● Data shown
"""
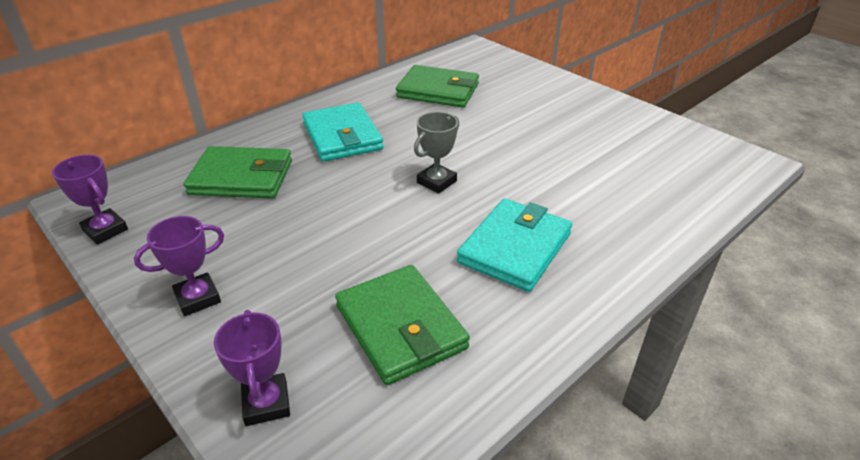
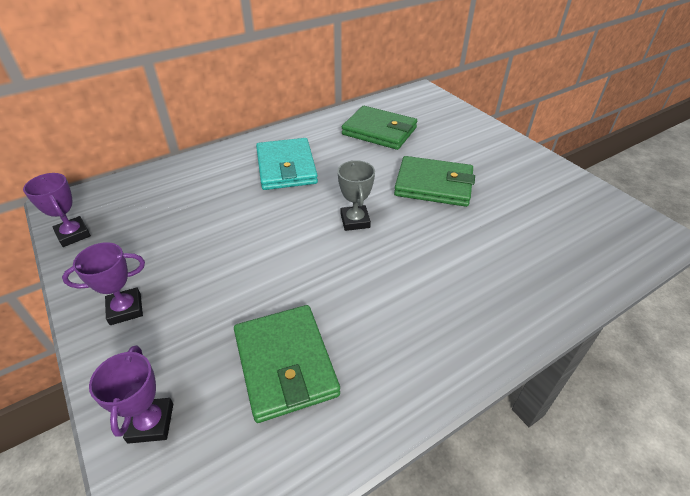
camera: 10 degrees right, 5 degrees up
(241, 177) = (193, 198): green wallet -> green wallet (433, 185)
(436, 182) = (355, 221): grey trophy -> grey trophy turned 60 degrees counterclockwise
(515, 248) = (408, 297): turquoise wallet -> none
"""
● What the task asks
Reproduce the material exactly; omit the pictures.

● Response to this task
camera: 10 degrees right, 5 degrees up
(241, 177) = (193, 198): green wallet -> green wallet (433, 185)
(436, 182) = (355, 221): grey trophy -> grey trophy turned 60 degrees counterclockwise
(515, 248) = (408, 297): turquoise wallet -> none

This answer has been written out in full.